START Records to process

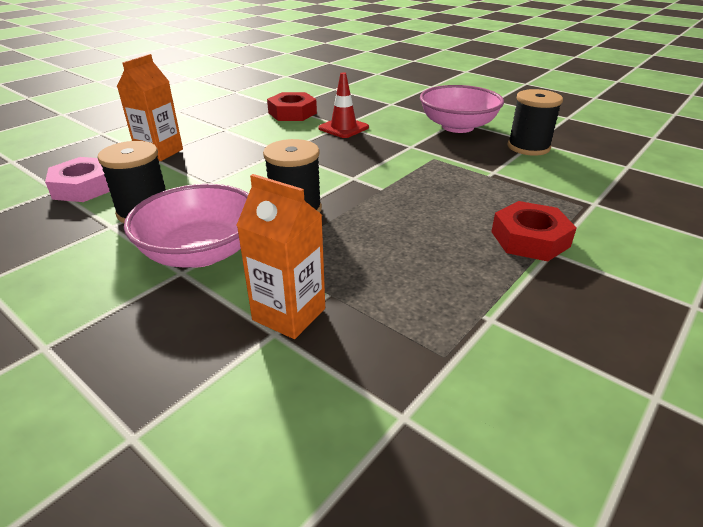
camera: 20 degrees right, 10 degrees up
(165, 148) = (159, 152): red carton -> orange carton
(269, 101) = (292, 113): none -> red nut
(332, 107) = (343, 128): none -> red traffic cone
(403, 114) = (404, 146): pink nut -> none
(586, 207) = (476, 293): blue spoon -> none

END Records to process

Try it: Without the pictures, write out every line above exactly as it appears.

Written answer:
camera: 20 degrees right, 10 degrees up
(165, 148) = (159, 152): red carton -> orange carton
(269, 101) = (292, 113): none -> red nut
(332, 107) = (343, 128): none -> red traffic cone
(403, 114) = (404, 146): pink nut -> none
(586, 207) = (476, 293): blue spoon -> none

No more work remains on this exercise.